TASK DETAILS: This task asks for the lines from the one with "LCD1 pin SDA: A15 -> B7" to the final line below, repeated exactly, with pictures omitted.

INPUT RECORDS below:

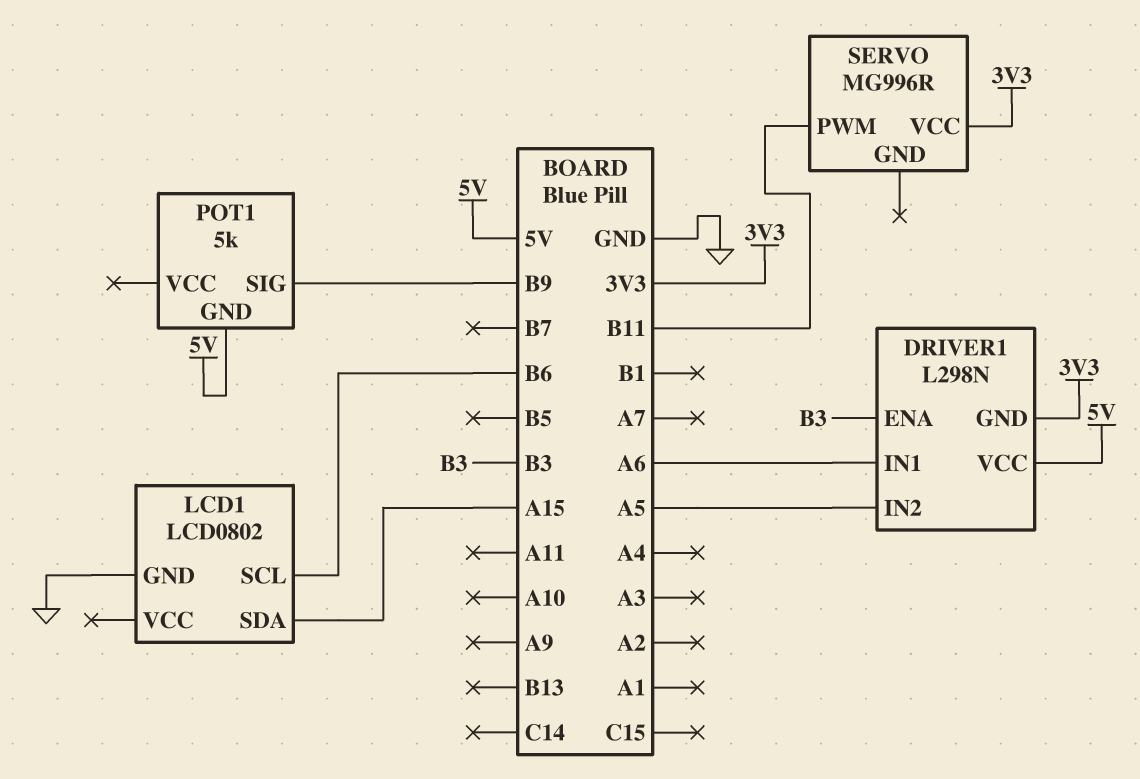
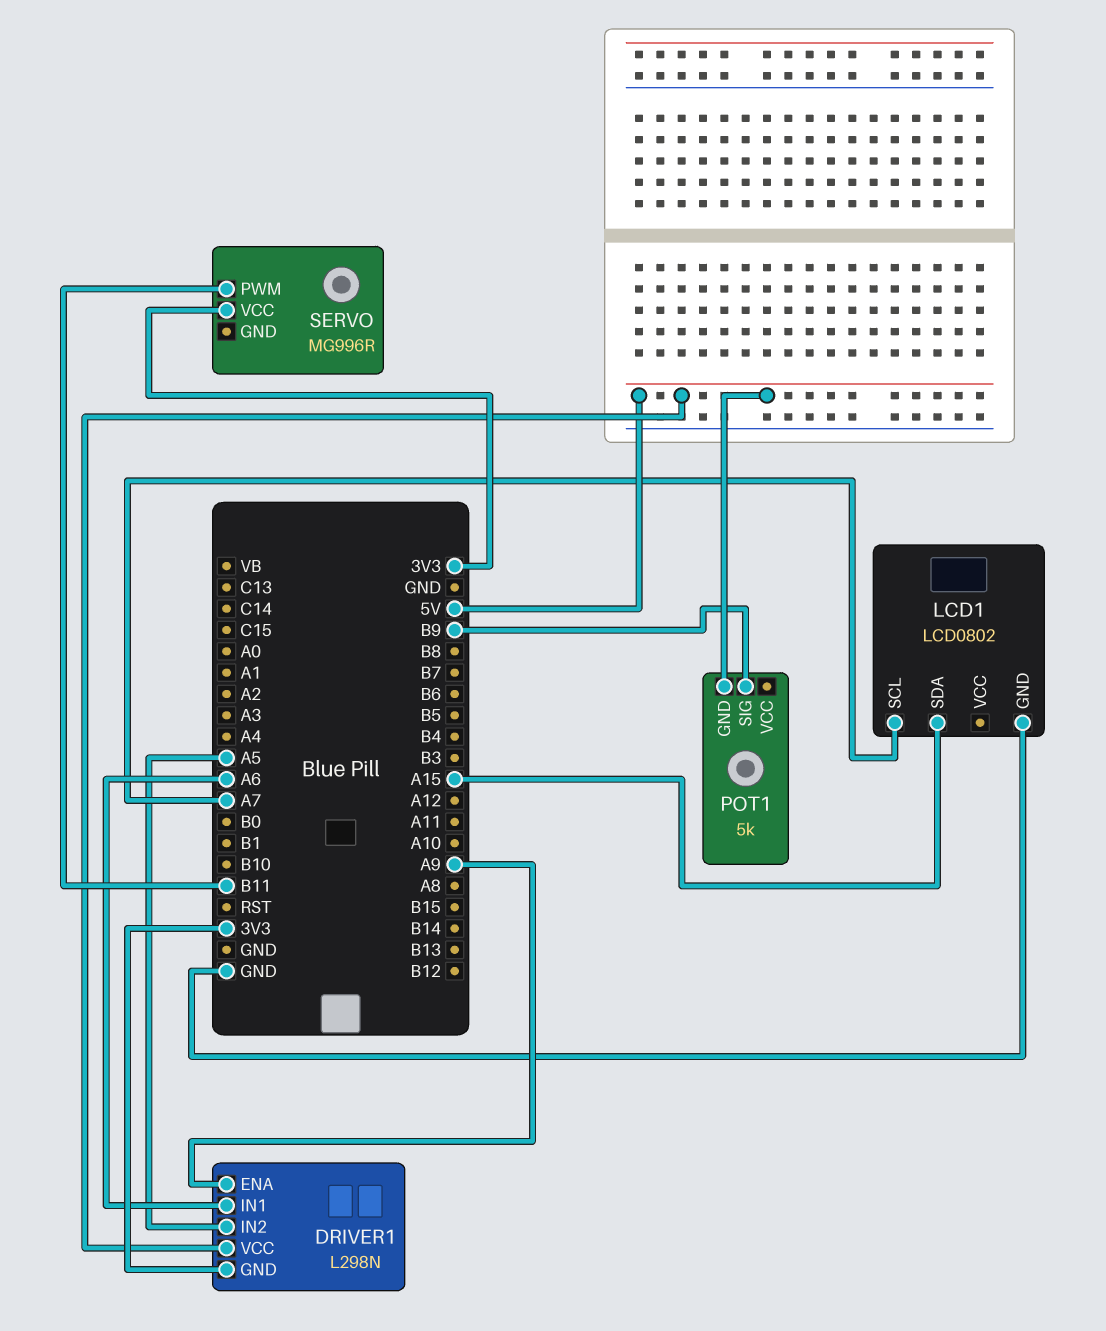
DRIVER1 pin ENA: B3 -> A9
LCD1 pin SCL: B6 -> A7

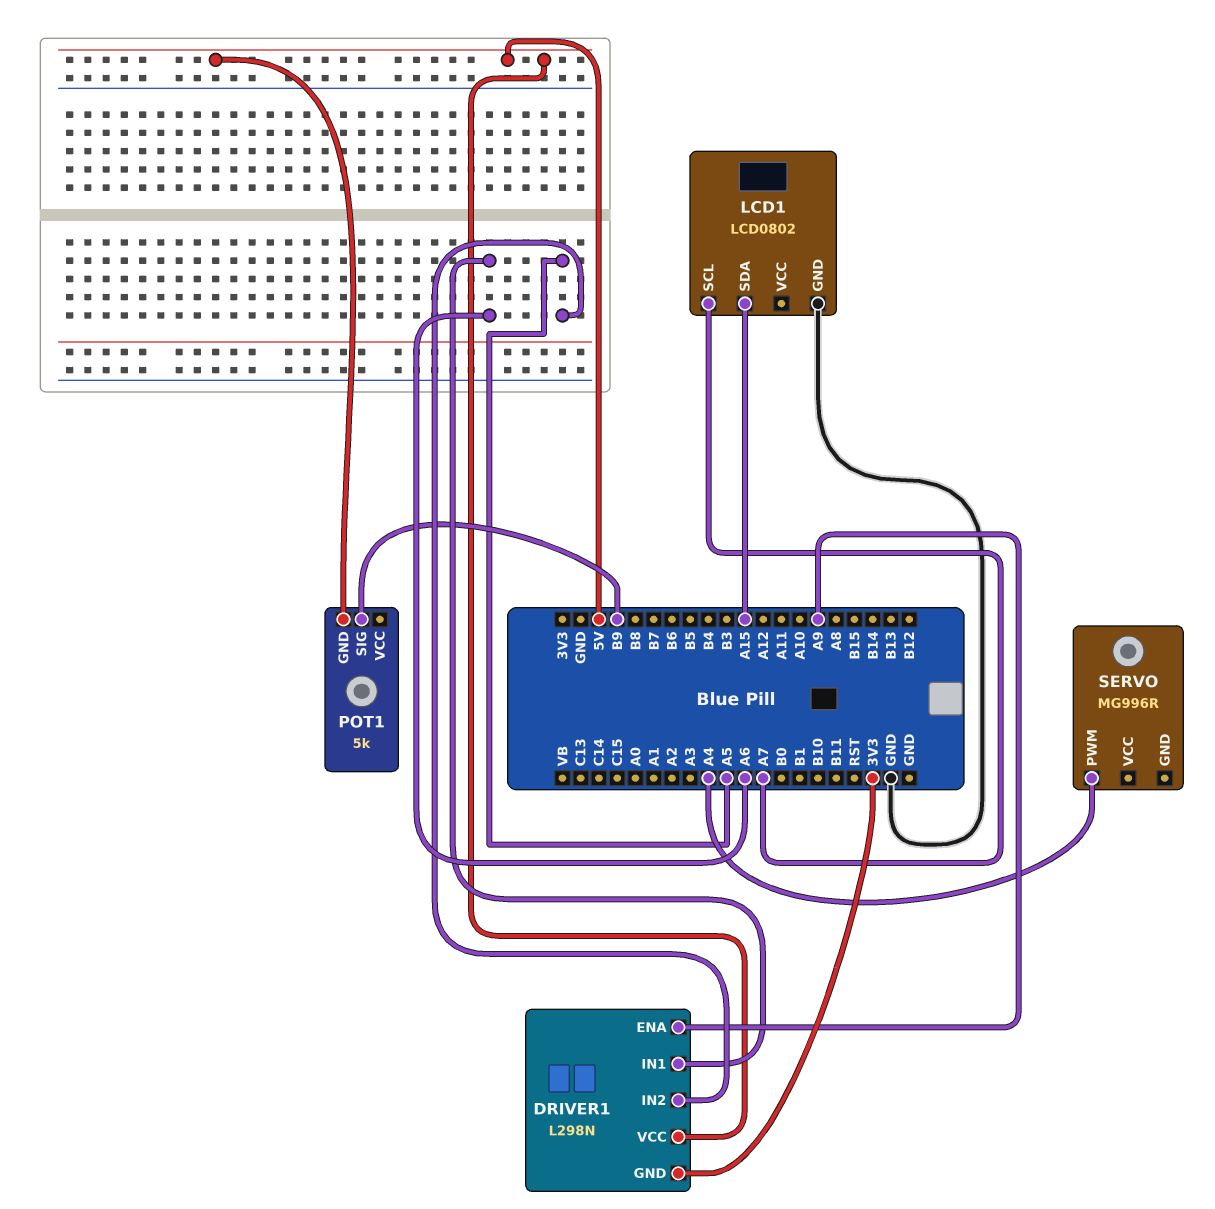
SERVO pin PWM: B11 -> A4
SERVO pin VCC: 3V3 -> none

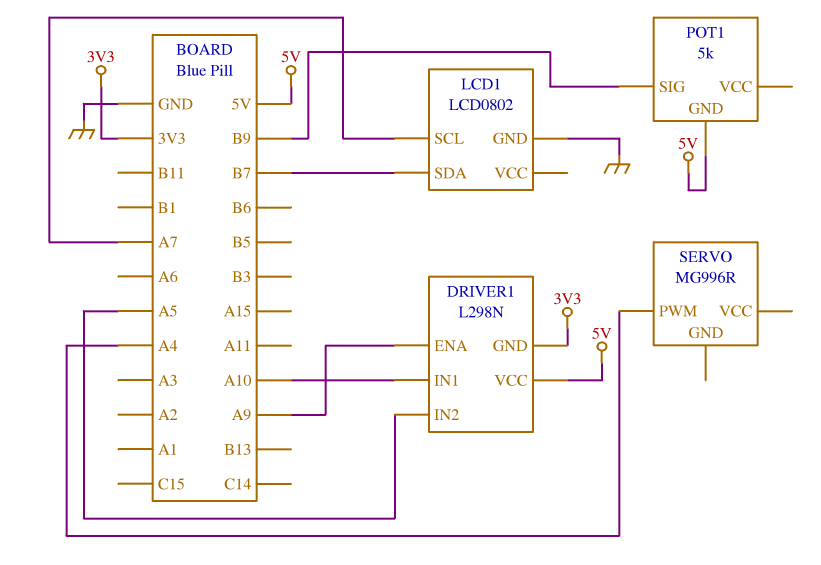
DRIVER1 pin IN1: A6 -> A10
LCD1 pin SDA: A15 -> B7

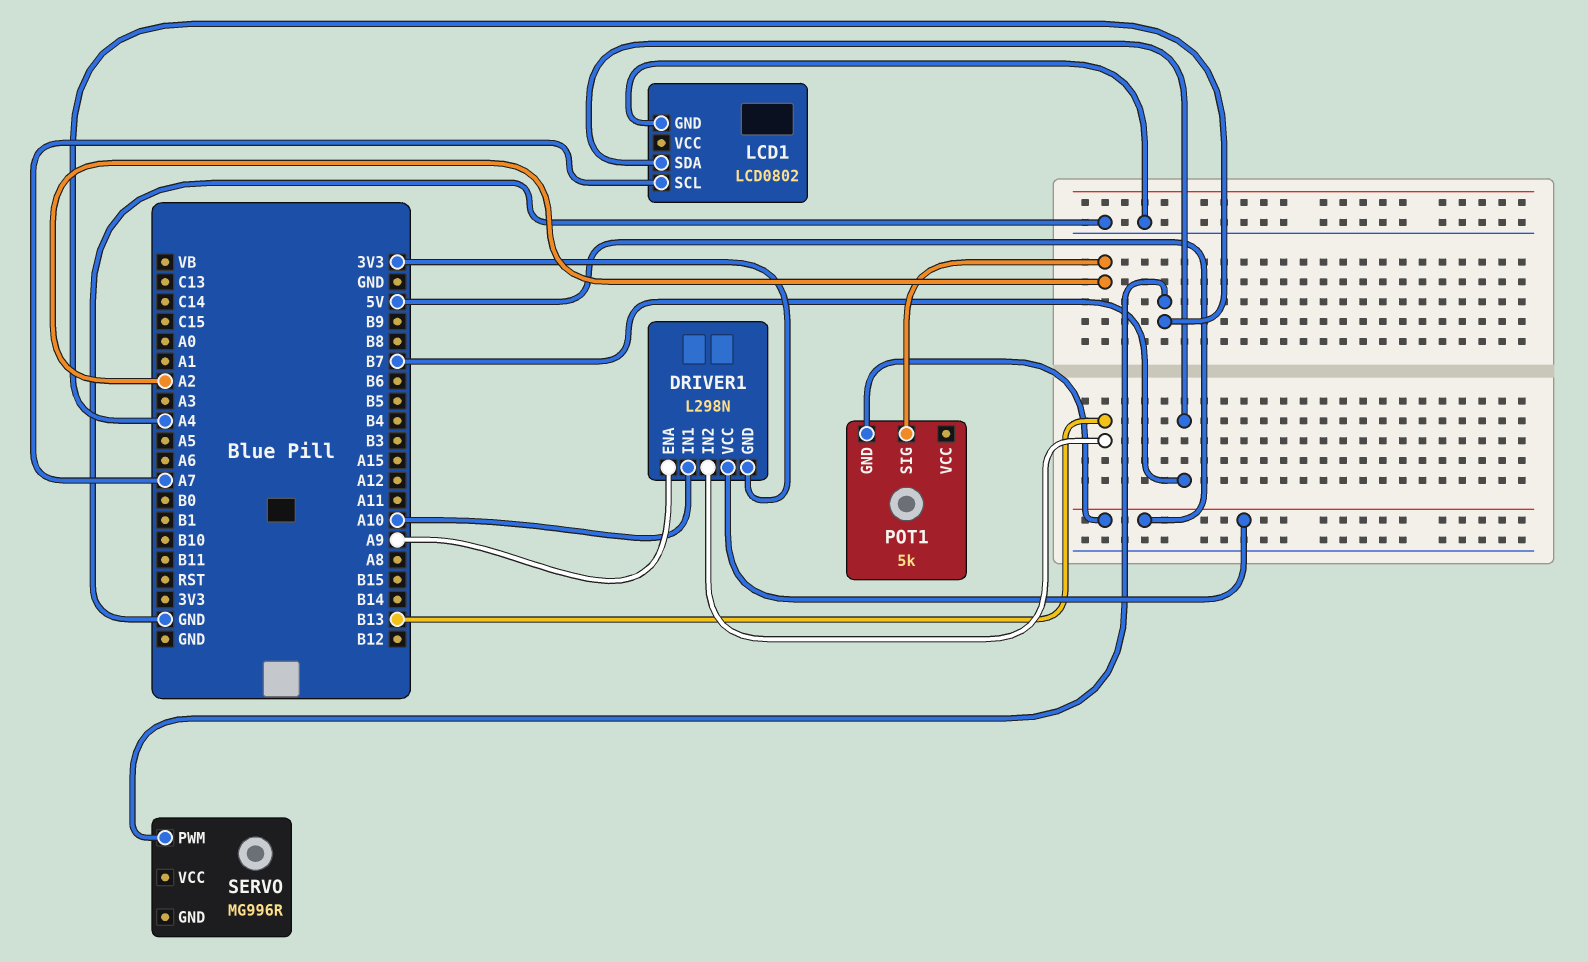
DRIVER1 pin IN2: A5 -> B13
POT1 pin SIG: B9 -> A2

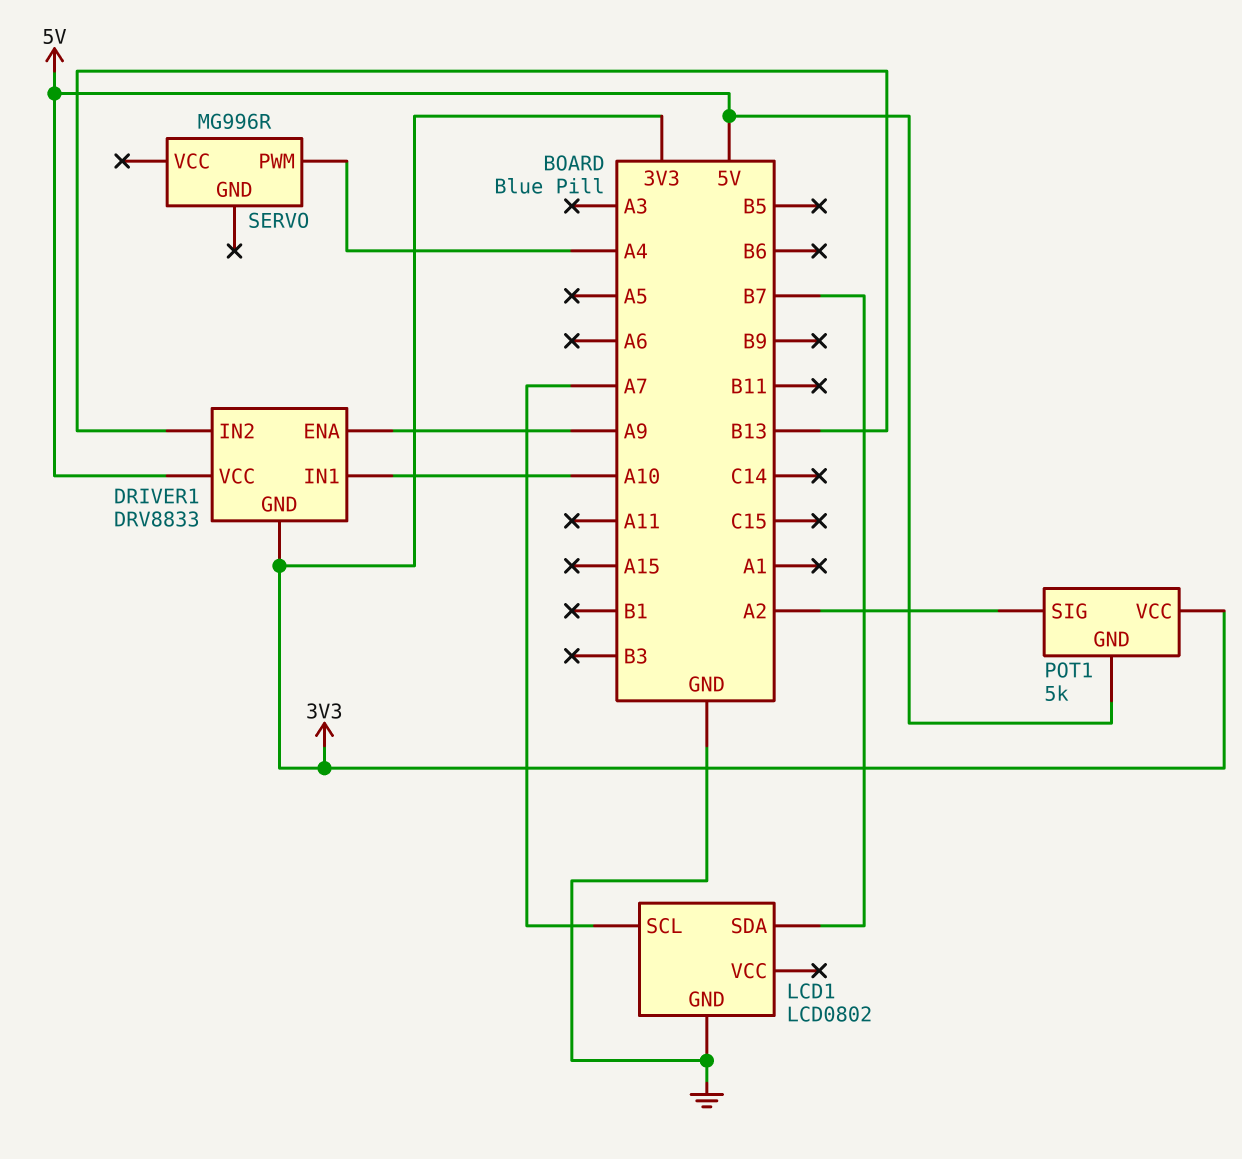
DRIVER1: L298N -> DRV8833
POT1 pin VCC: none -> 3V3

End of INPUT RECORDS.

EXERCISE OUTPUT:
LCD1 pin SDA: A15 -> B7

DRIVER1 pin IN2: A5 -> B13
POT1 pin SIG: B9 -> A2

DRIVER1: L298N -> DRV8833
POT1 pin VCC: none -> 3V3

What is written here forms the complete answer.